━━ INFORMATION GIVEN

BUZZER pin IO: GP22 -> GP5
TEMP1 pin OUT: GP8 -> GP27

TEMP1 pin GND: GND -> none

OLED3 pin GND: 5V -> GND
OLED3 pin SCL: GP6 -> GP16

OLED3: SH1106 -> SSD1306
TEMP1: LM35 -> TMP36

━━━━
━━ INFORMATION GIVEN

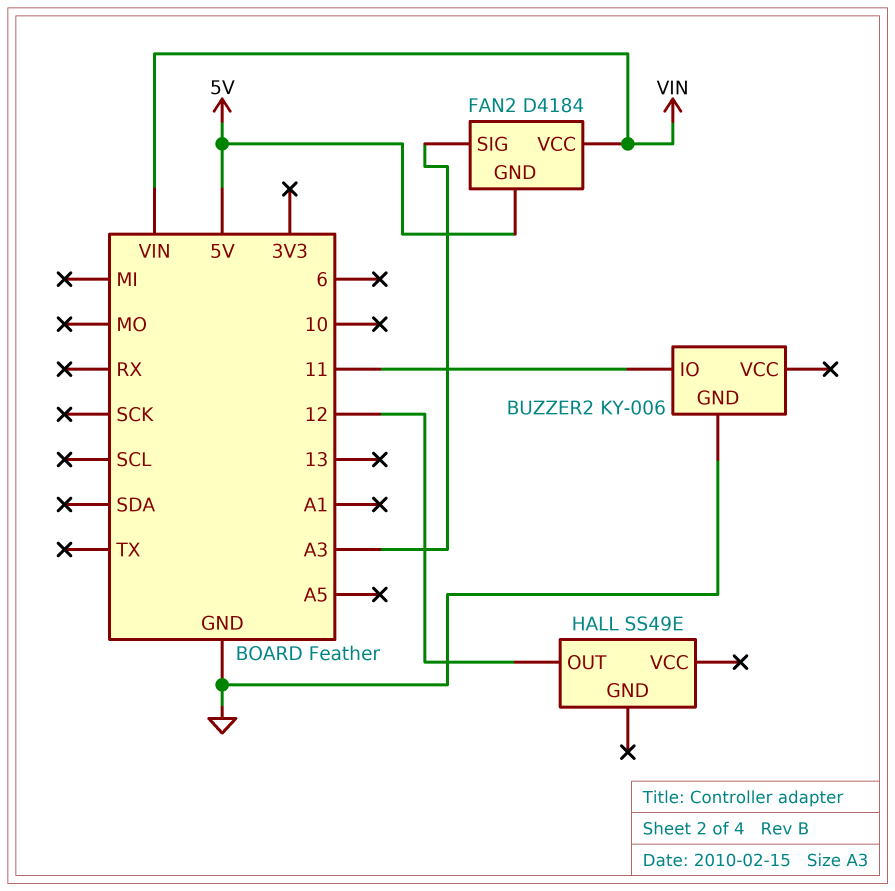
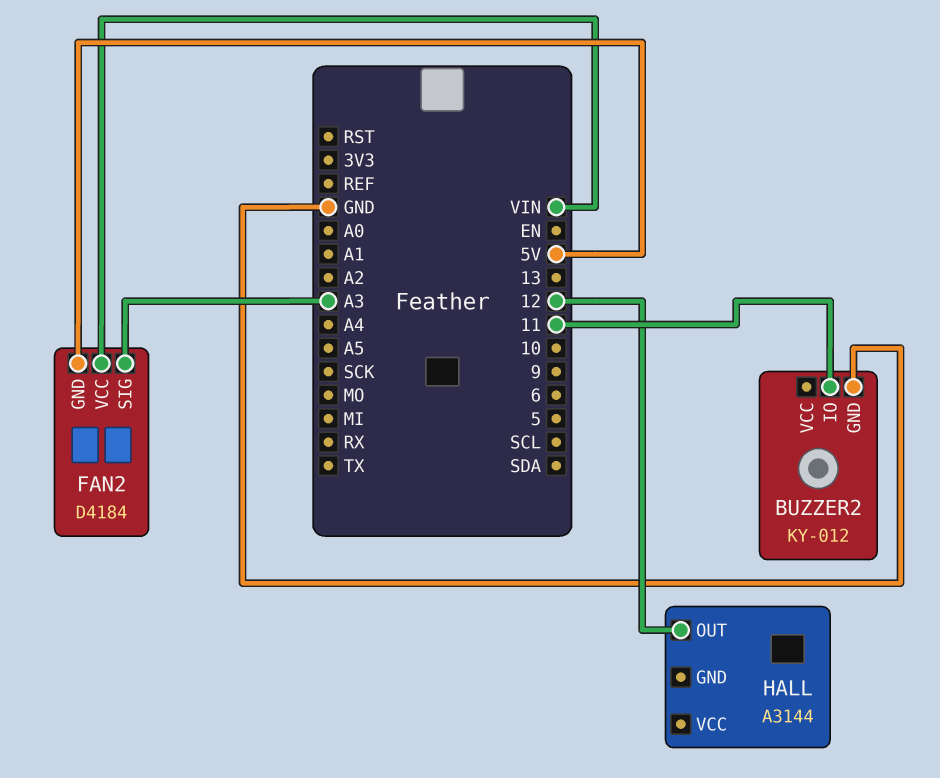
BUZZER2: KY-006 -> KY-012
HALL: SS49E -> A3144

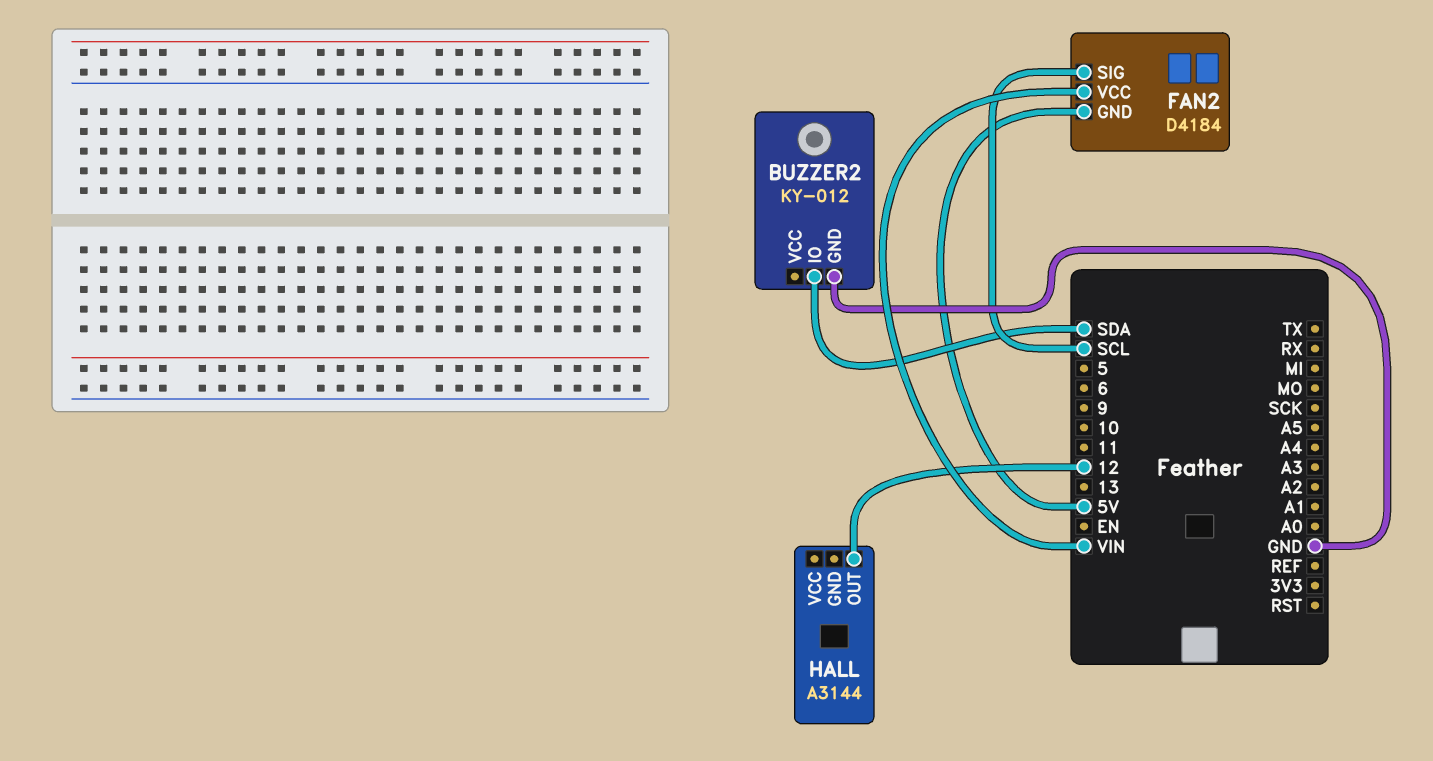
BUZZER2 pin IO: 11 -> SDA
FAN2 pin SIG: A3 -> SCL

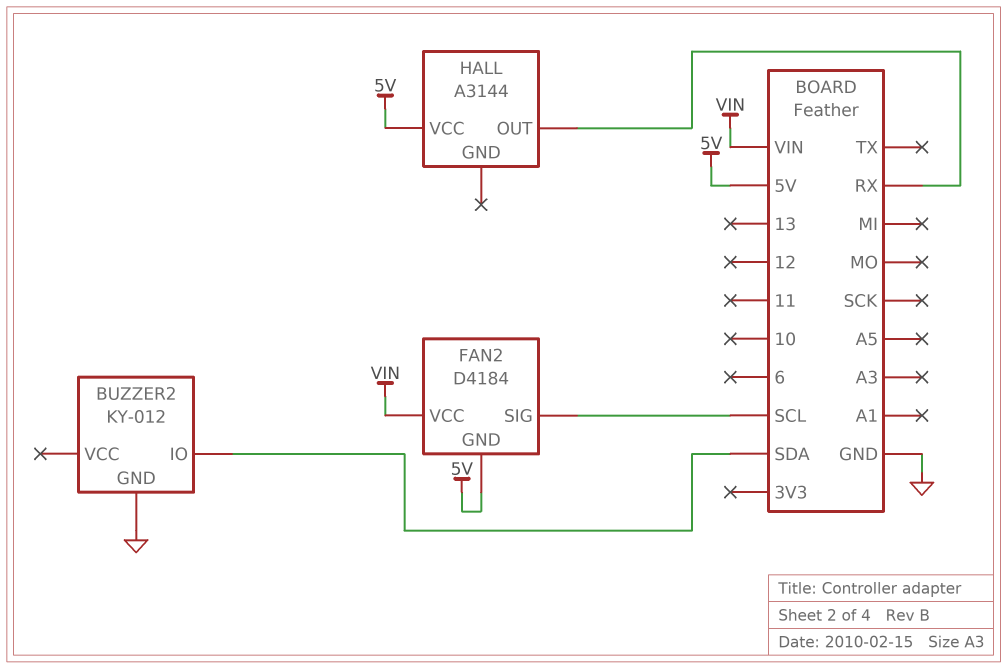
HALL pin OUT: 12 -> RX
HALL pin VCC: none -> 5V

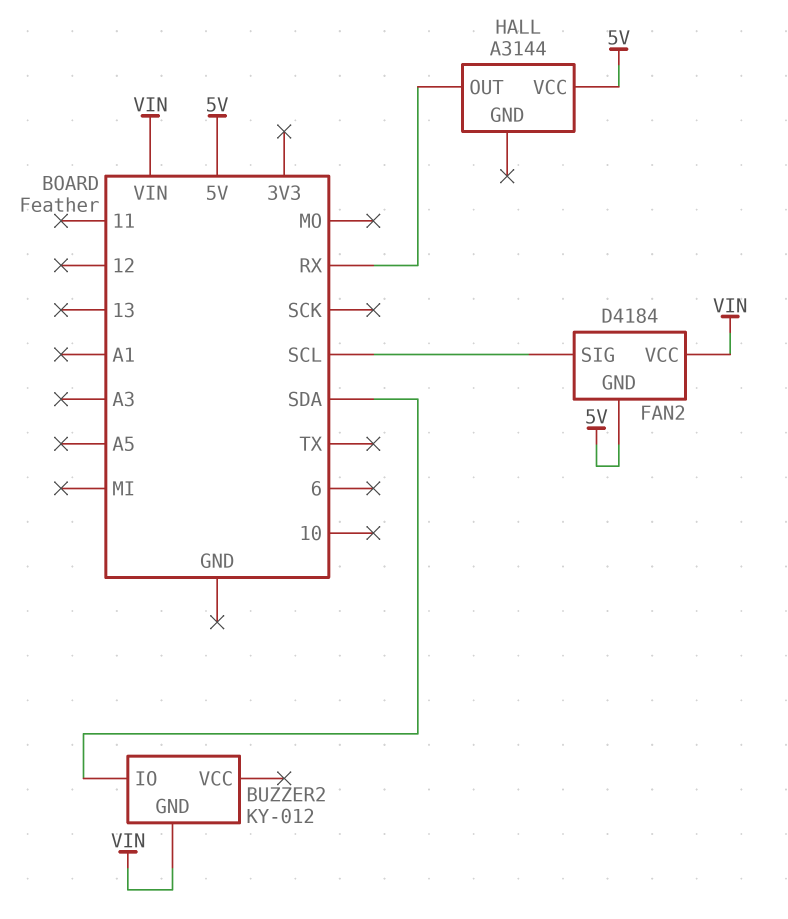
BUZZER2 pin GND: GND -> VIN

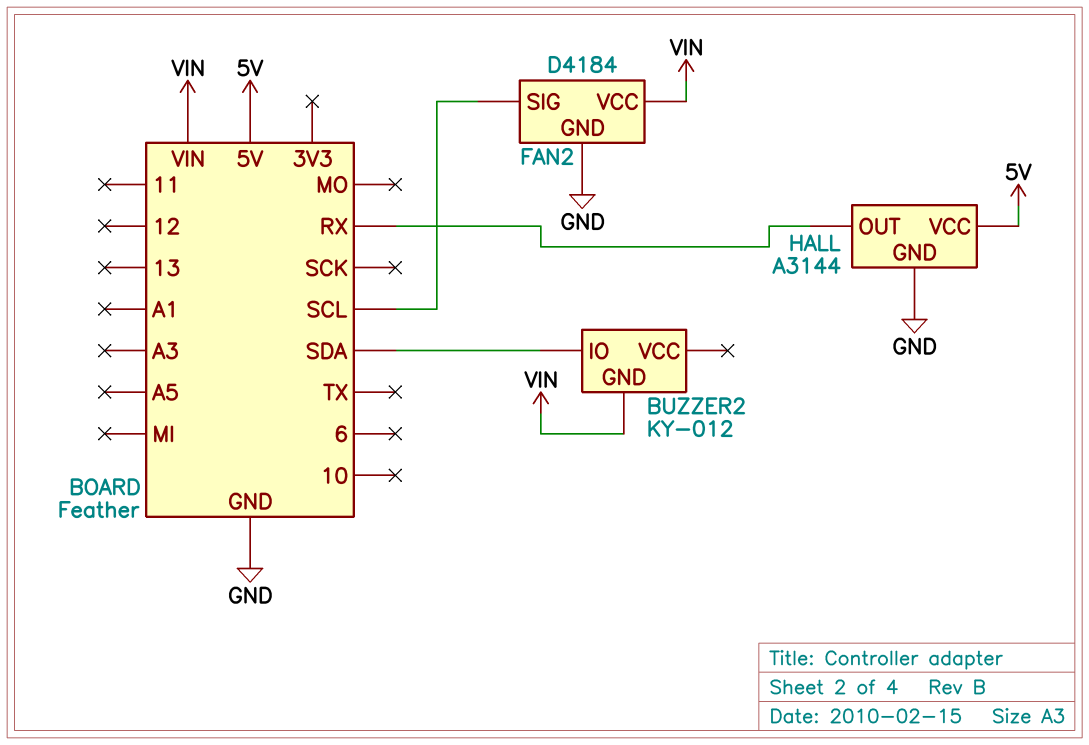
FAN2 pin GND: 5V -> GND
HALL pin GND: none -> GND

━━━━

Your reply should consist solely of the lines above from the line containing "BUZZER2 pin IO: 11 -> SDA" up to and including the line containing "HALL pin GND: none -> GND", reproduced exactly, minus the pictures.

BUZZER2 pin IO: 11 -> SDA
FAN2 pin SIG: A3 -> SCL

HALL pin OUT: 12 -> RX
HALL pin VCC: none -> 5V

BUZZER2 pin GND: GND -> VIN

FAN2 pin GND: 5V -> GND
HALL pin GND: none -> GND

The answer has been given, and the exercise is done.